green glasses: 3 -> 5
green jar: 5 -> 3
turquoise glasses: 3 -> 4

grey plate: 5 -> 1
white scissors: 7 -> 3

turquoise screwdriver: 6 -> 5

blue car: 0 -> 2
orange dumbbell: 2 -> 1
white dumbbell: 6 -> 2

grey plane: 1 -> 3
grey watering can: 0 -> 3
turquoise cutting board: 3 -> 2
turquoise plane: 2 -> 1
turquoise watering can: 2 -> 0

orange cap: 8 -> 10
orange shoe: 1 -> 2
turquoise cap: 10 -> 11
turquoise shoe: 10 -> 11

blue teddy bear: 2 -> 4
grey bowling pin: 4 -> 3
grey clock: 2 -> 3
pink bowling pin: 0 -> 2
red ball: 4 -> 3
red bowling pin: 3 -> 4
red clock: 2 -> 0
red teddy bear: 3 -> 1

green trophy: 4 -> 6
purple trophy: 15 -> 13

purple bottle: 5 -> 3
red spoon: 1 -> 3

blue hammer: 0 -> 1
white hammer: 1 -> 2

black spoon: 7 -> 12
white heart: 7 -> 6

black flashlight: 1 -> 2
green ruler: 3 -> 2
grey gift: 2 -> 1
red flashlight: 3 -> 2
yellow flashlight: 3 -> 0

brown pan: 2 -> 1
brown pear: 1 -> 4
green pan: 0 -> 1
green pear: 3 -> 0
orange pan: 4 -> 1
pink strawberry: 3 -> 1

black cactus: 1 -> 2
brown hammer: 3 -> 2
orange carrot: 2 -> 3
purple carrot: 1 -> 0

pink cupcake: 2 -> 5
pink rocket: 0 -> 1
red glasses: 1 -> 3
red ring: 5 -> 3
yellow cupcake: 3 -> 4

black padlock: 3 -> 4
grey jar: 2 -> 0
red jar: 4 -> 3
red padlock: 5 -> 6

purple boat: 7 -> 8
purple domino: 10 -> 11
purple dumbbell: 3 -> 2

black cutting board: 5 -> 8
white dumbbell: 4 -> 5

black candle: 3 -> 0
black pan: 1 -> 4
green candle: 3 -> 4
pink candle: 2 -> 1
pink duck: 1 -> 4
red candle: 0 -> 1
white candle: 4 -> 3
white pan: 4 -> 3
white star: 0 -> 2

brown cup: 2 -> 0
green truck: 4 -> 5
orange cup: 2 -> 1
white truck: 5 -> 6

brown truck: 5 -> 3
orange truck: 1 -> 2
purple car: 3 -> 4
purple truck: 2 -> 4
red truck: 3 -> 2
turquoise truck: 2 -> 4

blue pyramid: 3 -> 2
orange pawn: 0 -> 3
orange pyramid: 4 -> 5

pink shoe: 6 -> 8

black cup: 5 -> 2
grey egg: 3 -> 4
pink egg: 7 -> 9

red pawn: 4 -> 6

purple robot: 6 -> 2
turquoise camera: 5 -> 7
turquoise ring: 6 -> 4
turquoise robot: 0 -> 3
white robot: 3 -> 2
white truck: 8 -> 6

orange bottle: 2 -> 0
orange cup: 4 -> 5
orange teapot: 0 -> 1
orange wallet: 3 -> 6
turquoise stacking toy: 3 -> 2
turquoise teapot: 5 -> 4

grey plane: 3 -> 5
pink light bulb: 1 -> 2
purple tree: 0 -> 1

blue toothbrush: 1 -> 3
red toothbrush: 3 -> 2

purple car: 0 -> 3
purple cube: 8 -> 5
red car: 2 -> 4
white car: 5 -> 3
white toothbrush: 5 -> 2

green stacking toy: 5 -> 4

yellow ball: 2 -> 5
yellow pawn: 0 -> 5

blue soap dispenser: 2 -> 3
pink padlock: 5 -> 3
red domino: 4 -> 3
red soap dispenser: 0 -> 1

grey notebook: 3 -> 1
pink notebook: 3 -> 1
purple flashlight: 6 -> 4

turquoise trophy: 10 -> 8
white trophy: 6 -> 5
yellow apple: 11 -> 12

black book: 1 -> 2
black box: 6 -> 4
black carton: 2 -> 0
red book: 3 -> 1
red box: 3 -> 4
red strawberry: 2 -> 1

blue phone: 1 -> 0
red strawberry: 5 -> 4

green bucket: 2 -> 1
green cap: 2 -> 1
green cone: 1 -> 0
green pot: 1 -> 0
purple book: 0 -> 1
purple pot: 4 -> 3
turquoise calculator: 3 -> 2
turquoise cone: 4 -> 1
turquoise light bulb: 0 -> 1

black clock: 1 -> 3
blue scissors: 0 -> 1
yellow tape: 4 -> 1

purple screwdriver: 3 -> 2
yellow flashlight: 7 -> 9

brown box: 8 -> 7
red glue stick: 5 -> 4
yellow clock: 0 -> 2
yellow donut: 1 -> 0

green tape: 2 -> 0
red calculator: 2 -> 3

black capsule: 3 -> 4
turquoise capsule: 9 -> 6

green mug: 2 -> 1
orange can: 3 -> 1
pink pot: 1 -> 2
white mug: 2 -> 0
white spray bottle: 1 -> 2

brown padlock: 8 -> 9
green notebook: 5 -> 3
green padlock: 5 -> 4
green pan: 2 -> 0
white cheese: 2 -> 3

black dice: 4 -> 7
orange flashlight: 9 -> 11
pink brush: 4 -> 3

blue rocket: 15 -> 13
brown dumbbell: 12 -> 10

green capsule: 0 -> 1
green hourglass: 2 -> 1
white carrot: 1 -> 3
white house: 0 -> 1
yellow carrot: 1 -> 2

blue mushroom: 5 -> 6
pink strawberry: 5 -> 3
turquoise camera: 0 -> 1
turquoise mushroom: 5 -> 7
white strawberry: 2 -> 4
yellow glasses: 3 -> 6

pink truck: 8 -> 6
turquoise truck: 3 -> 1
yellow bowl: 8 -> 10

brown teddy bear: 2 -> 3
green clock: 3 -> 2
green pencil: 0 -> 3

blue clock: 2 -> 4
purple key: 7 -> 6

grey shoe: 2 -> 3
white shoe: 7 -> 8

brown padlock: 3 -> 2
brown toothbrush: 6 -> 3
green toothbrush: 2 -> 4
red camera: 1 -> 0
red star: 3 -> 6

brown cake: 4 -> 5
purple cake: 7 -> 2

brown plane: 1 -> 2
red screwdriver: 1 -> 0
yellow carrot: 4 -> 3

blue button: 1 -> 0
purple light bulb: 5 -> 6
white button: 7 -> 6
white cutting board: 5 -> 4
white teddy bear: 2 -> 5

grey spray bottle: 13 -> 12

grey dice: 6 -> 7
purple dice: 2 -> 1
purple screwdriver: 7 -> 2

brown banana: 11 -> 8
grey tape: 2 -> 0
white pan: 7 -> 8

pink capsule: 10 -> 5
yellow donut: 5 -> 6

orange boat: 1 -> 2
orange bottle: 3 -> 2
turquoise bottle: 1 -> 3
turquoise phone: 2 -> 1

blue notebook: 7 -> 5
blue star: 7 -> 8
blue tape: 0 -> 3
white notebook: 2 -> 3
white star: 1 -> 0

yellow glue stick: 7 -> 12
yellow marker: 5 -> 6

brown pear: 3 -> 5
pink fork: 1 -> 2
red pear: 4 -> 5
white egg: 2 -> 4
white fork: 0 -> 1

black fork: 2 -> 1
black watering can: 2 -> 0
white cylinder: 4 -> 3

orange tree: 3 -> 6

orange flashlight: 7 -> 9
==============================
## TASK
Return all the data exactly as given.

## ANSWER FOR THIS EXERCISE
green glasses: 3 -> 5
green jar: 5 -> 3
turquoise glasses: 3 -> 4

grey plate: 5 -> 1
white scissors: 7 -> 3

turquoise screwdriver: 6 -> 5

blue car: 0 -> 2
orange dumbbell: 2 -> 1
white dumbbell: 6 -> 2

grey plane: 1 -> 3
grey watering can: 0 -> 3
turquoise cutting board: 3 -> 2
turquoise plane: 2 -> 1
turquoise watering can: 2 -> 0

orange cap: 8 -> 10
orange shoe: 1 -> 2
turquoise cap: 10 -> 11
turquoise shoe: 10 -> 11

blue teddy bear: 2 -> 4
grey bowling pin: 4 -> 3
grey clock: 2 -> 3
pink bowling pin: 0 -> 2
red ball: 4 -> 3
red bowling pin: 3 -> 4
red clock: 2 -> 0
red teddy bear: 3 -> 1

green trophy: 4 -> 6
purple trophy: 15 -> 13

purple bottle: 5 -> 3
red spoon: 1 -> 3

blue hammer: 0 -> 1
white hammer: 1 -> 2

black spoon: 7 -> 12
white heart: 7 -> 6

black flashlight: 1 -> 2
green ruler: 3 -> 2
grey gift: 2 -> 1
red flashlight: 3 -> 2
yellow flashlight: 3 -> 0

brown pan: 2 -> 1
brown pear: 1 -> 4
green pan: 0 -> 1
green pear: 3 -> 0
orange pan: 4 -> 1
pink strawberry: 3 -> 1

black cactus: 1 -> 2
brown hammer: 3 -> 2
orange carrot: 2 -> 3
purple carrot: 1 -> 0

pink cupcake: 2 -> 5
pink rocket: 0 -> 1
red glasses: 1 -> 3
red ring: 5 -> 3
yellow cupcake: 3 -> 4

black padlock: 3 -> 4
grey jar: 2 -> 0
red jar: 4 -> 3
red padlock: 5 -> 6

purple boat: 7 -> 8
purple domino: 10 -> 11
purple dumbbell: 3 -> 2

black cutting board: 5 -> 8
white dumbbell: 4 -> 5

black candle: 3 -> 0
black pan: 1 -> 4
green candle: 3 -> 4
pink candle: 2 -> 1
pink duck: 1 -> 4
red candle: 0 -> 1
white candle: 4 -> 3
white pan: 4 -> 3
white star: 0 -> 2

brown cup: 2 -> 0
green truck: 4 -> 5
orange cup: 2 -> 1
white truck: 5 -> 6

brown truck: 5 -> 3
orange truck: 1 -> 2
purple car: 3 -> 4
purple truck: 2 -> 4
red truck: 3 -> 2
turquoise truck: 2 -> 4

blue pyramid: 3 -> 2
orange pawn: 0 -> 3
orange pyramid: 4 -> 5

pink shoe: 6 -> 8

black cup: 5 -> 2
grey egg: 3 -> 4
pink egg: 7 -> 9

red pawn: 4 -> 6

purple robot: 6 -> 2
turquoise camera: 5 -> 7
turquoise ring: 6 -> 4
turquoise robot: 0 -> 3
white robot: 3 -> 2
white truck: 8 -> 6

orange bottle: 2 -> 0
orange cup: 4 -> 5
orange teapot: 0 -> 1
orange wallet: 3 -> 6
turquoise stacking toy: 3 -> 2
turquoise teapot: 5 -> 4

grey plane: 3 -> 5
pink light bulb: 1 -> 2
purple tree: 0 -> 1

blue toothbrush: 1 -> 3
red toothbrush: 3 -> 2

purple car: 0 -> 3
purple cube: 8 -> 5
red car: 2 -> 4
white car: 5 -> 3
white toothbrush: 5 -> 2

green stacking toy: 5 -> 4

yellow ball: 2 -> 5
yellow pawn: 0 -> 5

blue soap dispenser: 2 -> 3
pink padlock: 5 -> 3
red domino: 4 -> 3
red soap dispenser: 0 -> 1

grey notebook: 3 -> 1
pink notebook: 3 -> 1
purple flashlight: 6 -> 4

turquoise trophy: 10 -> 8
white trophy: 6 -> 5
yellow apple: 11 -> 12

black book: 1 -> 2
black box: 6 -> 4
black carton: 2 -> 0
red book: 3 -> 1
red box: 3 -> 4
red strawberry: 2 -> 1

blue phone: 1 -> 0
red strawberry: 5 -> 4

green bucket: 2 -> 1
green cap: 2 -> 1
green cone: 1 -> 0
green pot: 1 -> 0
purple book: 0 -> 1
purple pot: 4 -> 3
turquoise calculator: 3 -> 2
turquoise cone: 4 -> 1
turquoise light bulb: 0 -> 1

black clock: 1 -> 3
blue scissors: 0 -> 1
yellow tape: 4 -> 1

purple screwdriver: 3 -> 2
yellow flashlight: 7 -> 9

brown box: 8 -> 7
red glue stick: 5 -> 4
yellow clock: 0 -> 2
yellow donut: 1 -> 0

green tape: 2 -> 0
red calculator: 2 -> 3

black capsule: 3 -> 4
turquoise capsule: 9 -> 6

green mug: 2 -> 1
orange can: 3 -> 1
pink pot: 1 -> 2
white mug: 2 -> 0
white spray bottle: 1 -> 2

brown padlock: 8 -> 9
green notebook: 5 -> 3
green padlock: 5 -> 4
green pan: 2 -> 0
white cheese: 2 -> 3

black dice: 4 -> 7
orange flashlight: 9 -> 11
pink brush: 4 -> 3

blue rocket: 15 -> 13
brown dumbbell: 12 -> 10

green capsule: 0 -> 1
green hourglass: 2 -> 1
white carrot: 1 -> 3
white house: 0 -> 1
yellow carrot: 1 -> 2

blue mushroom: 5 -> 6
pink strawberry: 5 -> 3
turquoise camera: 0 -> 1
turquoise mushroom: 5 -> 7
white strawberry: 2 -> 4
yellow glasses: 3 -> 6

pink truck: 8 -> 6
turquoise truck: 3 -> 1
yellow bowl: 8 -> 10

brown teddy bear: 2 -> 3
green clock: 3 -> 2
green pencil: 0 -> 3

blue clock: 2 -> 4
purple key: 7 -> 6

grey shoe: 2 -> 3
white shoe: 7 -> 8

brown padlock: 3 -> 2
brown toothbrush: 6 -> 3
green toothbrush: 2 -> 4
red camera: 1 -> 0
red star: 3 -> 6

brown cake: 4 -> 5
purple cake: 7 -> 2

brown plane: 1 -> 2
red screwdriver: 1 -> 0
yellow carrot: 4 -> 3

blue button: 1 -> 0
purple light bulb: 5 -> 6
white button: 7 -> 6
white cutting board: 5 -> 4
white teddy bear: 2 -> 5

grey spray bottle: 13 -> 12

grey dice: 6 -> 7
purple dice: 2 -> 1
purple screwdriver: 7 -> 2

brown banana: 11 -> 8
grey tape: 2 -> 0
white pan: 7 -> 8

pink capsule: 10 -> 5
yellow donut: 5 -> 6

orange boat: 1 -> 2
orange bottle: 3 -> 2
turquoise bottle: 1 -> 3
turquoise phone: 2 -> 1

blue notebook: 7 -> 5
blue star: 7 -> 8
blue tape: 0 -> 3
white notebook: 2 -> 3
white star: 1 -> 0

yellow glue stick: 7 -> 12
yellow marker: 5 -> 6

brown pear: 3 -> 5
pink fork: 1 -> 2
red pear: 4 -> 5
white egg: 2 -> 4
white fork: 0 -> 1

black fork: 2 -> 1
black watering can: 2 -> 0
white cylinder: 4 -> 3

orange tree: 3 -> 6

orange flashlight: 7 -> 9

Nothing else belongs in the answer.